__PROBLEM STATEMENT__: For the data below, say how many lines contain "yellow". Only the number should be given.

-- PROVIDED MATERIAL follows --

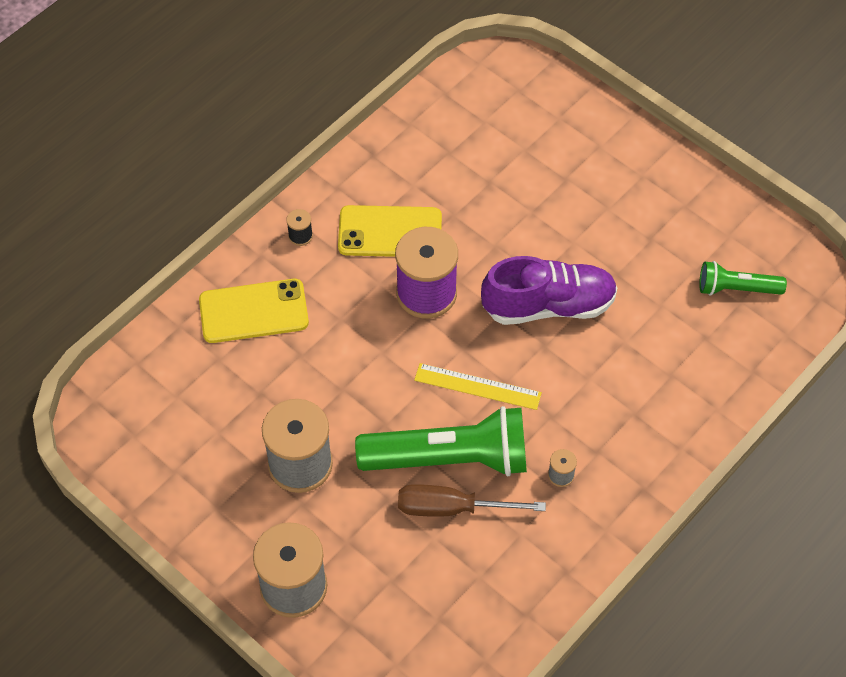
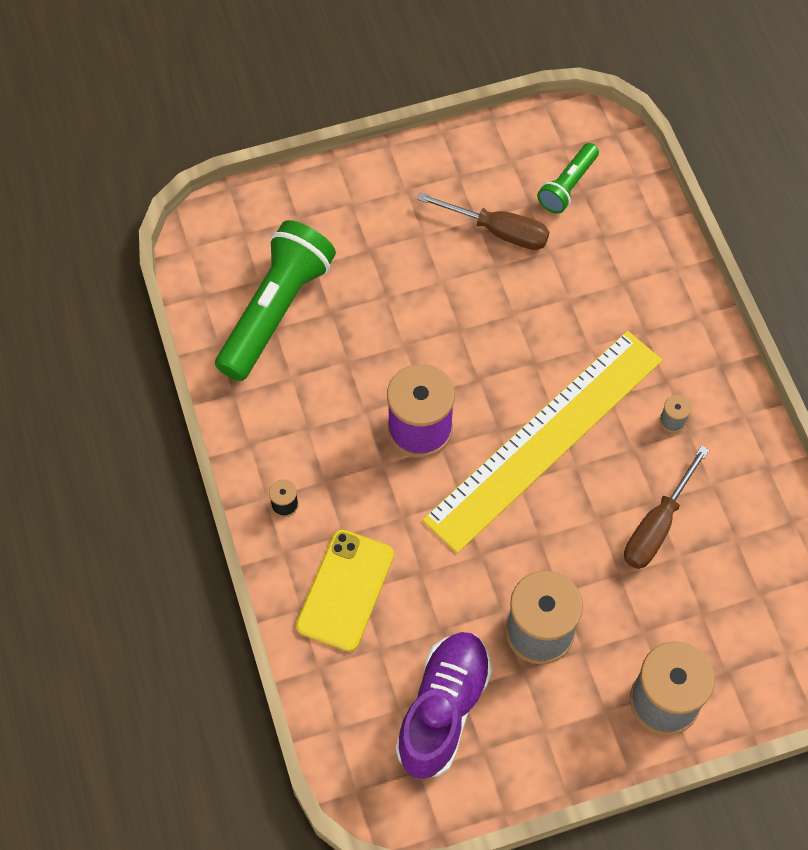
camera: 60 degrees left, 5 degrees up
(390, 232) = (332, 424): yellow phone -> none
(449, 458) = (605, 501): green flashlight -> green flashlight (275, 311)
(477, 387) = (545, 439): yellow ruler -> yellow ruler, size x2.29
(548, 305) = (495, 337): purple shoe -> purple shoe (443, 710)
(652, 259) = (498, 231): none -> brown screwdriver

-- PROVIDED MATERIAL concluded --

__TASK OUTPUT__: 2